[WHAT YOU SHOULD DO] Once you find the line with "camera: 30 degrees left, 0 degrees up", copy it and every line after it through the end of the entries below, exactly as written.

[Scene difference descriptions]
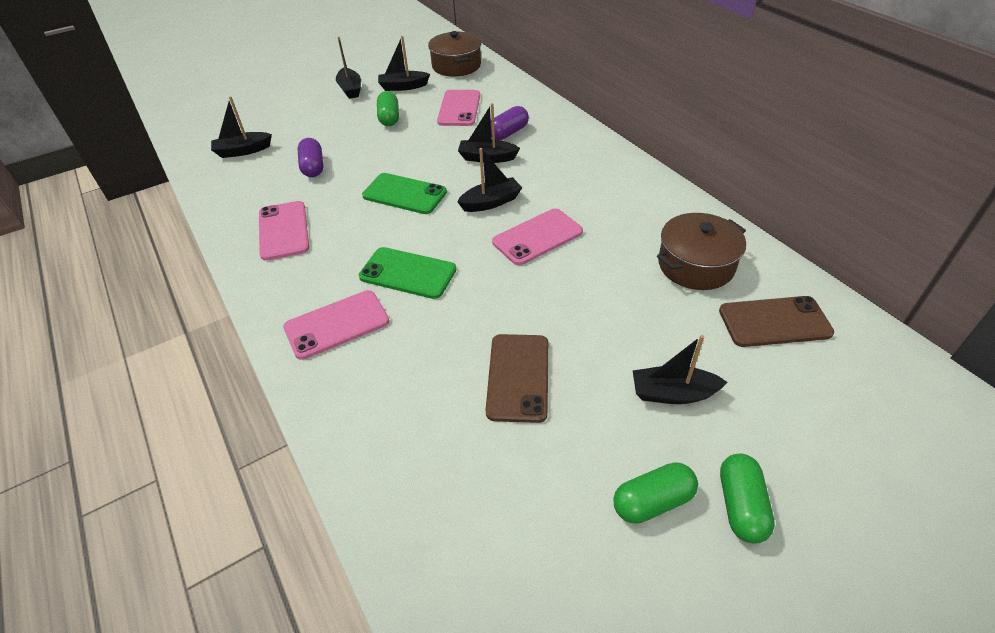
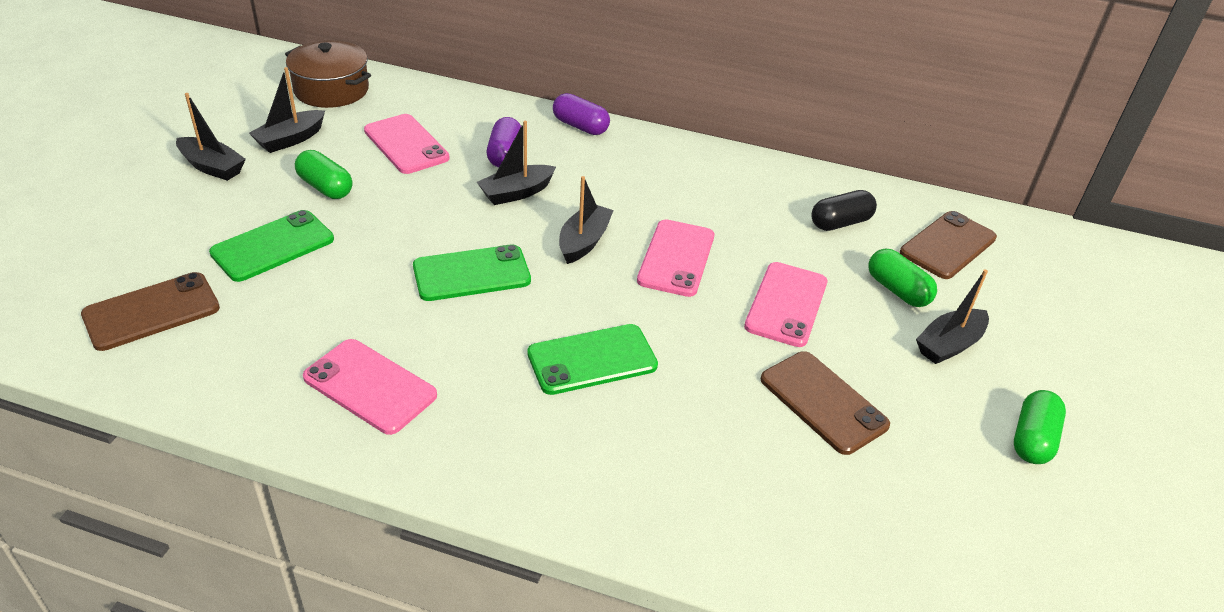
camera: 45 degrees left, 5 degrees down
black boat [211,97,272,158] -> brown phone [81,272,220,351]
pink phone [283,290,389,360] -> pink phone moved to [744,262,827,347]
purple capsule [297,138,324,177] -> purple capsule moved to [553,93,610,135]
brown pot [657,213,746,290] -> black capsule [811,190,877,231]
green capsule [720,454,775,544] -> green capsule moved to [868,249,937,307]
none -> green phone [209,210,334,282]

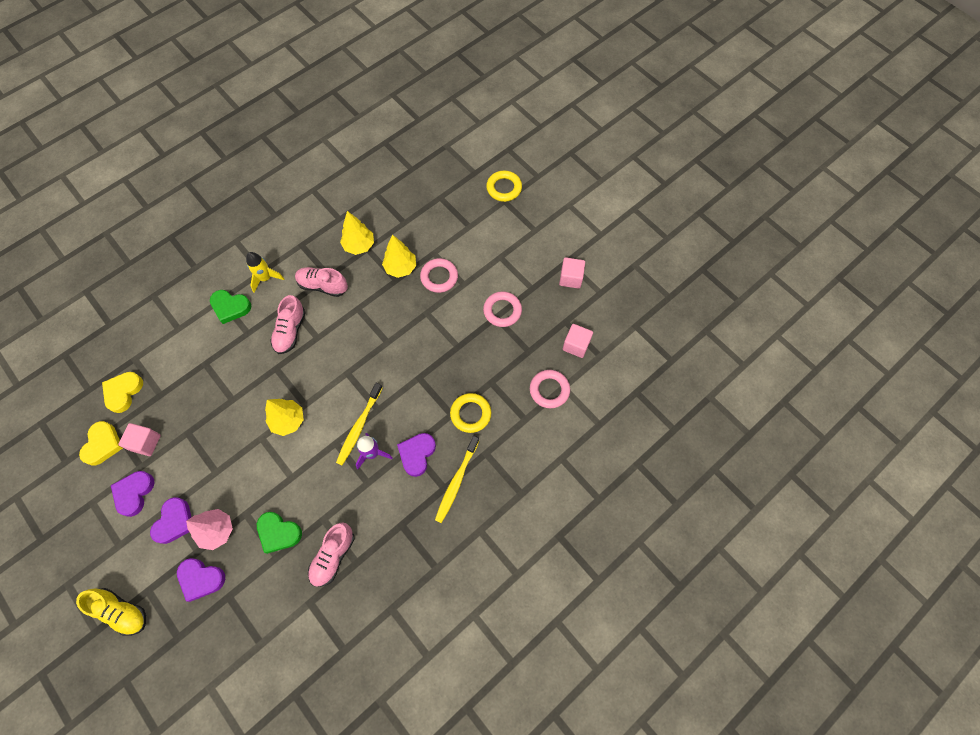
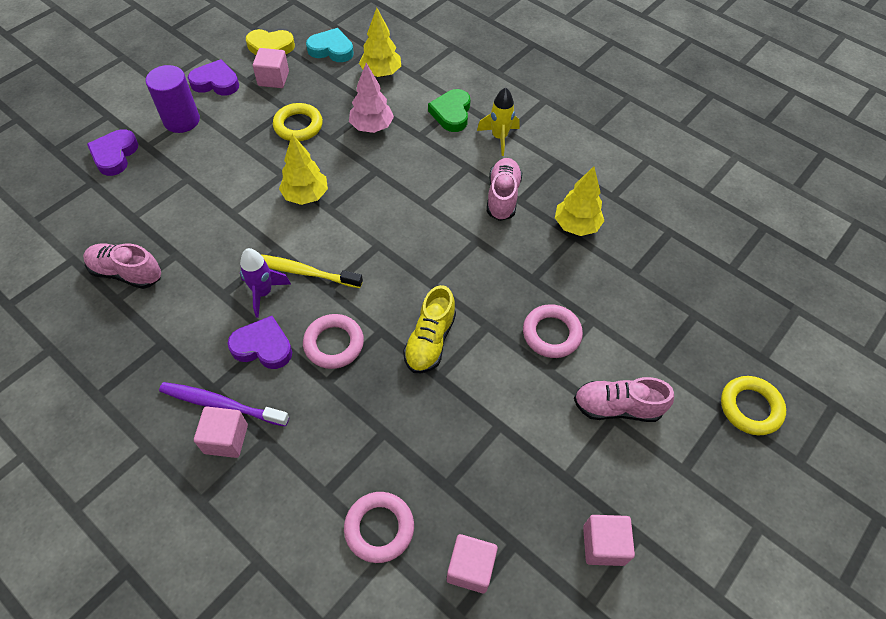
camera: 80 degrees right, 10 degrees down
yellow shoe [76,588,146,636] -> yellow shoe moved to [403,285,456,373]
yellow heart [102,372,143,413] -> turquoise heart [306,28,354,62]
purple heart [150,497,191,544] -> purple cylinder [146,65,200,133]
pink tree [186,509,233,550] -> pink tree moved to [349,63,394,133]
green heart [257,512,302,554] -> none
pink shoe [270,295,306,354] -> pink shoe moved to [574,377,674,422]
yellow tree [382,234,416,278] -> yellow tree moved to [359,8,401,77]
yellow toothbrush [435,436,479,523] -> purple toothbrush [159,382,289,426]
yellow ring [450,393,491,433] -> yellow ring moved to [273,103,323,141]
pink ring [483,291,522,327] -> pink ring moved to [303,314,364,369]
none -> pink cube [194,406,248,458]

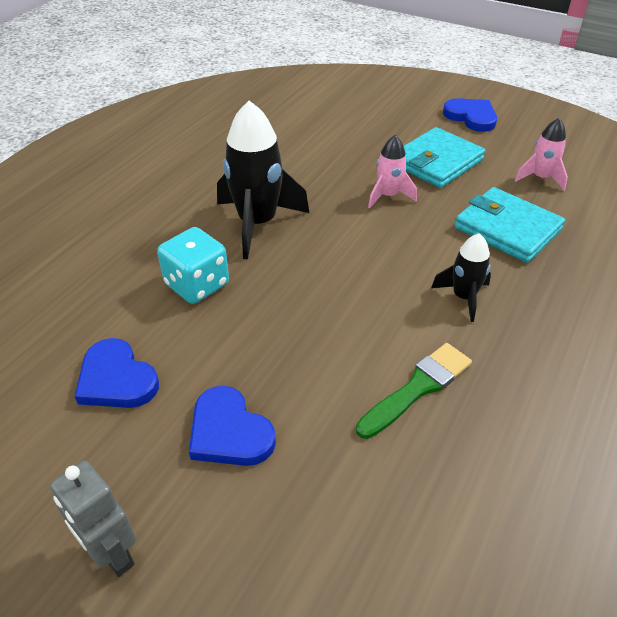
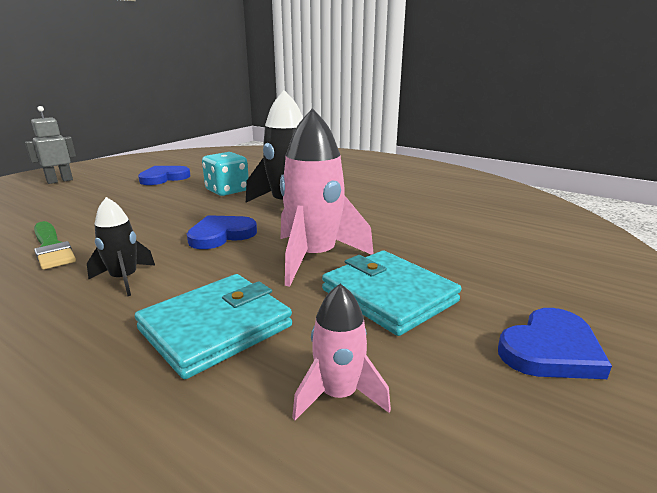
camera: 95 degrees right, 20 degrees down
blue heart [189,386,276,466] -> blue heart moved to [187,215,257,249]
pink rocket [368,135,417,208] -> pink rocket [280,108,374,287], size x1.83

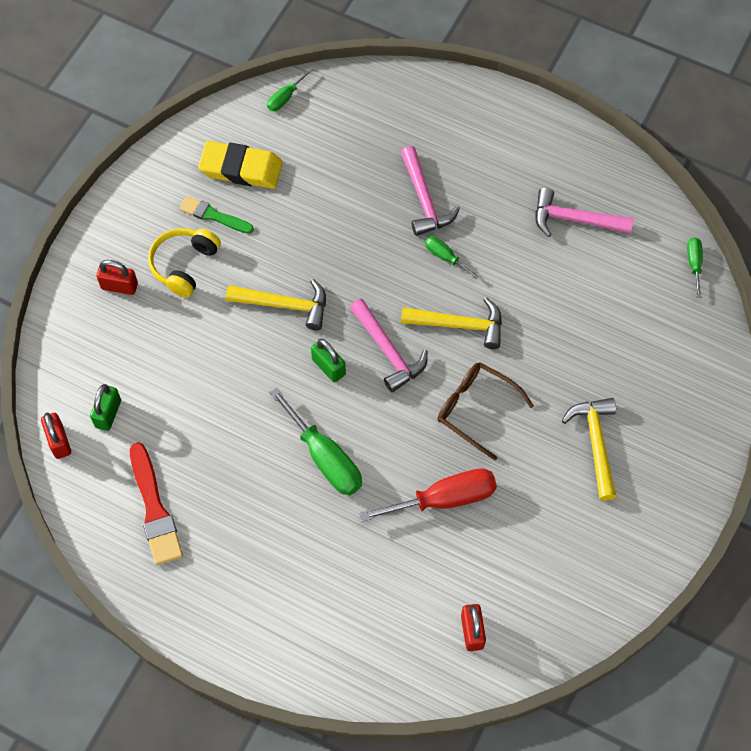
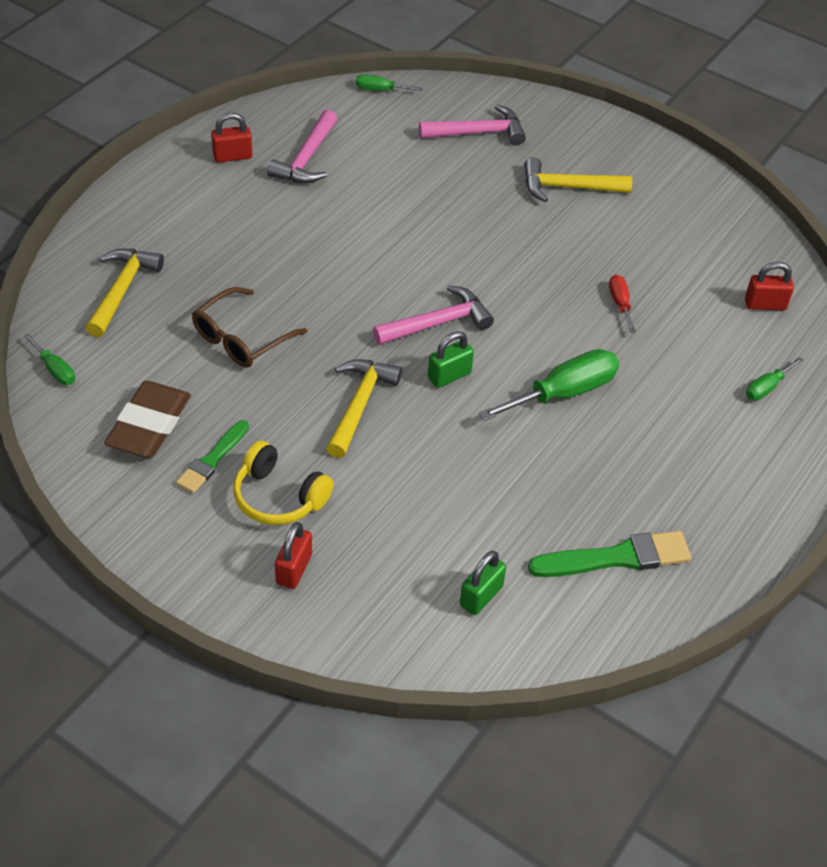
camera: 85 degrees left, 15 degrees down
red padlock [41,412,71,459] -> red padlock moved to [211,113,253,163]
green padlock [90,384,121,431] -> green padlock turned 75 degrees counterclockwise [460,551,506,615]
red brush [130,442,183,565] -> green brush [528,531,691,577]
yellow eraser [198,141,283,189] -> brown eraser [104,381,191,458]
red screwdriver [359,468,497,522] -> red screwdriver [609,275,636,333], size x0.51
pink hammer [401,146,460,236] -> pink hammer moved to [419,105,526,145]
yellow hammer [401,297,502,349] -> yellow hammer moved to [86,248,164,337]
green screwdriver [425,236,479,280] -> green screwdriver moved to [746,357,803,400]
brown glasses [437,362,534,460] -> brown glasses moved to [192,287,307,368]

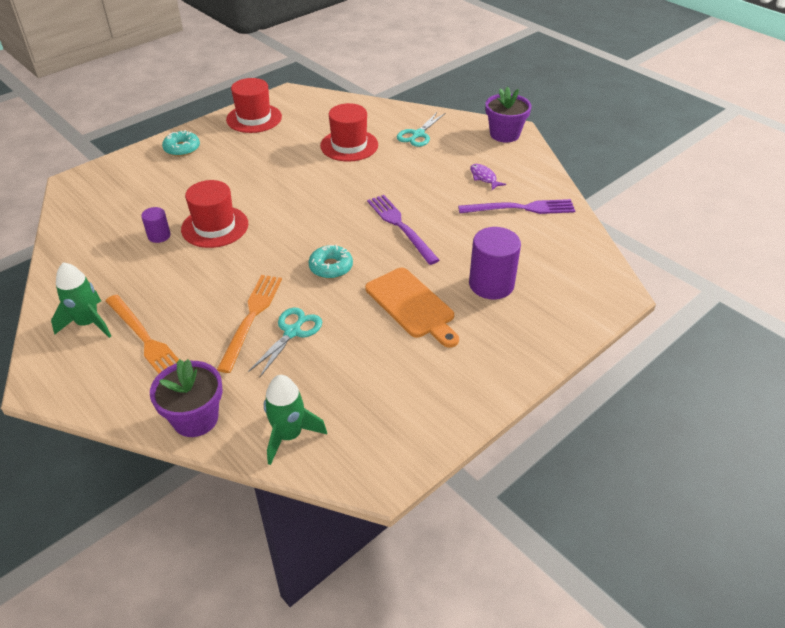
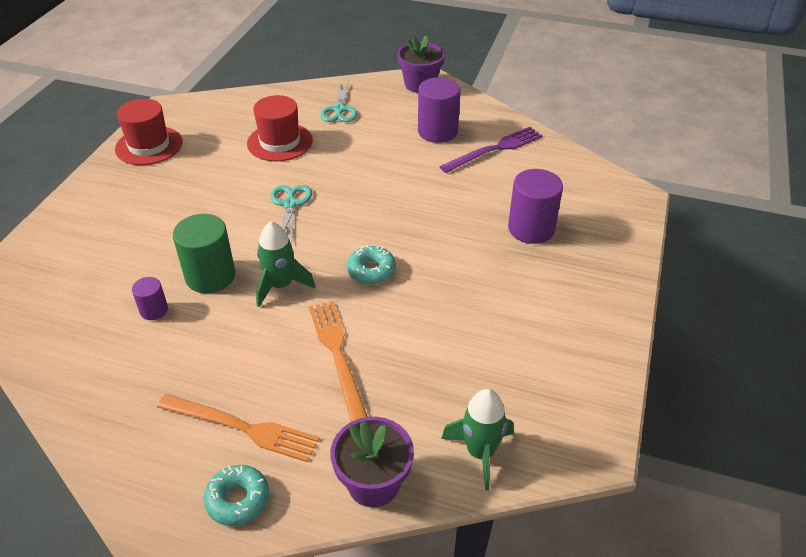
camera: 30 degrees left, 0 degrees up
green rocket [51,262,111,338] -> green rocket moved to [256,221,315,307]
turquoise donut [162,130,200,156] -> turquoise donut moved to [203,465,269,526]
red hat [181,180,248,248] -> green cylinder [173,214,235,293]
turquoise scissors [248,308,322,377] -> turquoise scissors moved to [270,185,312,242]
orange cutting board [365,268,459,348] -> none
purple fork [367,195,440,265] -> none
purple fish [470,164,506,190] -> purple cylinder [418,77,461,143]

[ANSWER TO THE PROBLEM]
camera: 30 degrees left, 0 degrees up
green rocket [51,262,111,338] -> green rocket moved to [256,221,315,307]
turquoise donut [162,130,200,156] -> turquoise donut moved to [203,465,269,526]
red hat [181,180,248,248] -> green cylinder [173,214,235,293]
turquoise scissors [248,308,322,377] -> turquoise scissors moved to [270,185,312,242]
orange cutting board [365,268,459,348] -> none
purple fork [367,195,440,265] -> none
purple fish [470,164,506,190] -> purple cylinder [418,77,461,143]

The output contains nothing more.